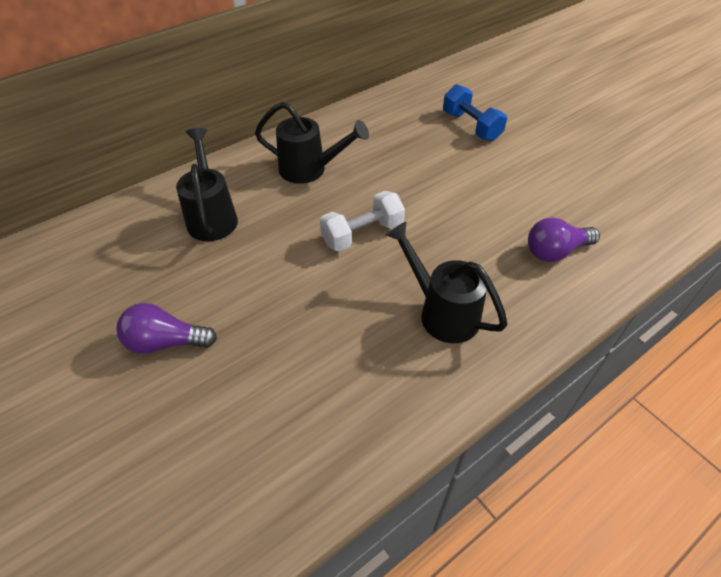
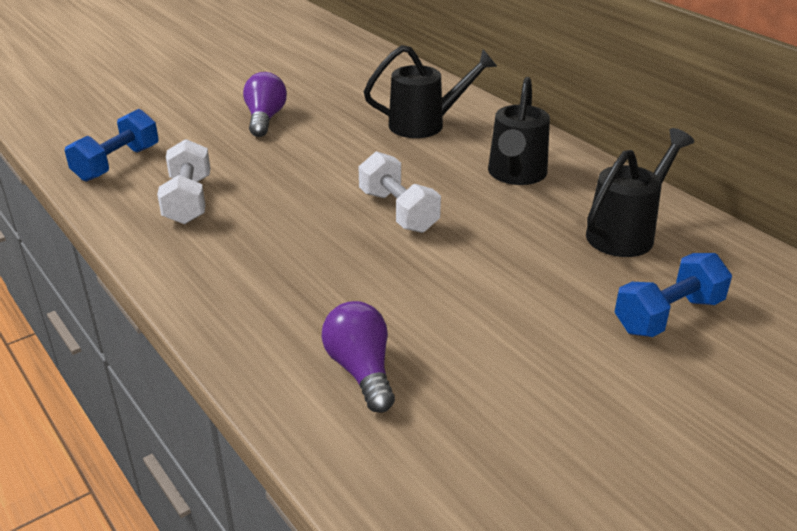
camera: 90 degrees right, 15 degrees down
(252, 483) = (117, 163): none -> blue dumbbell
(342, 389) = (188, 200): none -> white dumbbell
(442, 312) = (267, 262): black watering can -> black watering can (626, 233)

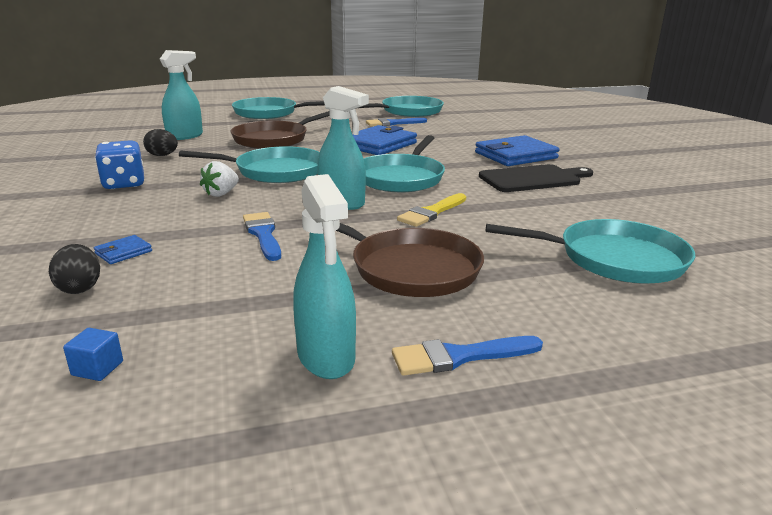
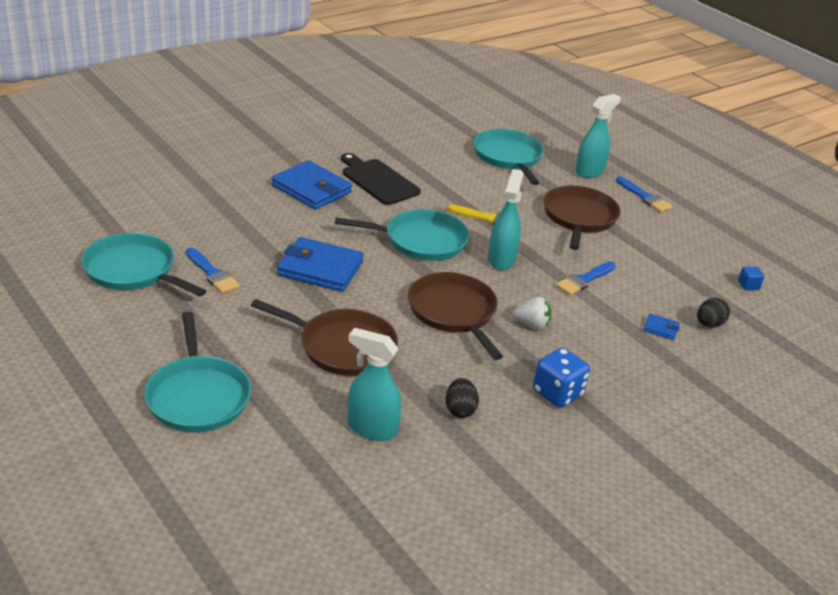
camera: 115 degrees left, 10 degrees up
(275, 171) = (453, 312): turquoise pan -> brown pan
(326, 357) = (679, 228): turquoise spray bottle -> turquoise spray bottle (589, 171)

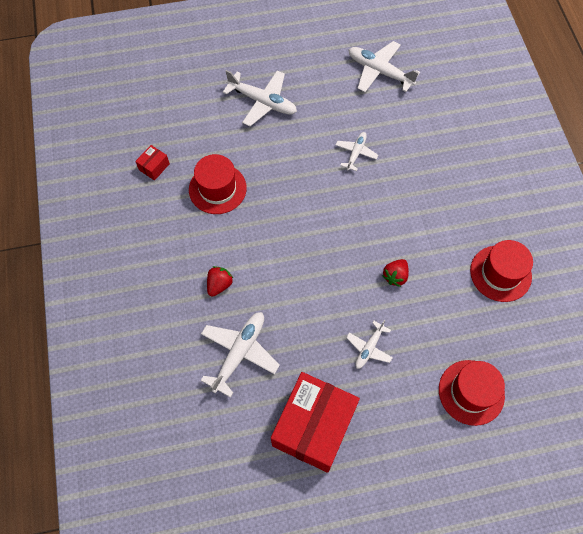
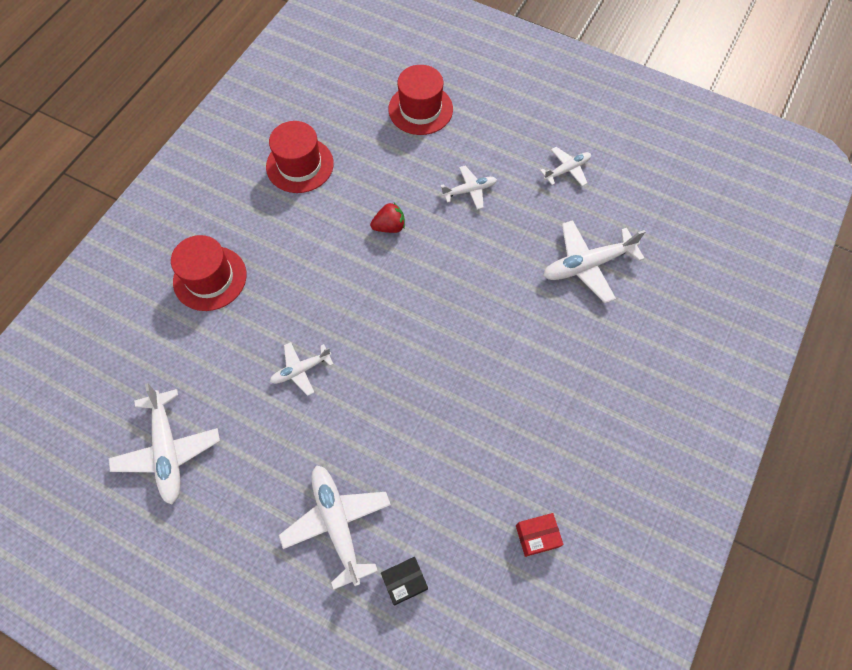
camera: 140 degrees left, 0 degrees up
(207, 103) = (405, 581): none -> black box
(217, 189) = (483, 446): red hat -> red hat (210, 278)
(219, 285) = (560, 338): red strawberry -> none
(314, 427) = (567, 170): red box -> white plane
^^^^^^^^
• What you are asked to do
Reproduce word for word, with pictures dropped, only the part of the material above that opens with the line containing "(342, 389) = (188, 200): none" and closes with the line containing "(219, 285) = (560, 338): red".

• Exercise result
(342, 389) = (188, 200): none -> white dumbbell
(442, 312) = (267, 262): black watering can -> black watering can (626, 233)

camera: 115 degrees left, 10 degrees up
(275, 171) = (453, 312): turquoise pan -> brown pan
(326, 357) = (679, 228): turquoise spray bottle -> turquoise spray bottle (589, 171)

camera: 140 degrees left, 0 degrees up
(207, 103) = (405, 581): none -> black box
(217, 189) = (483, 446): red hat -> red hat (210, 278)
(219, 285) = (560, 338): red strawberry -> none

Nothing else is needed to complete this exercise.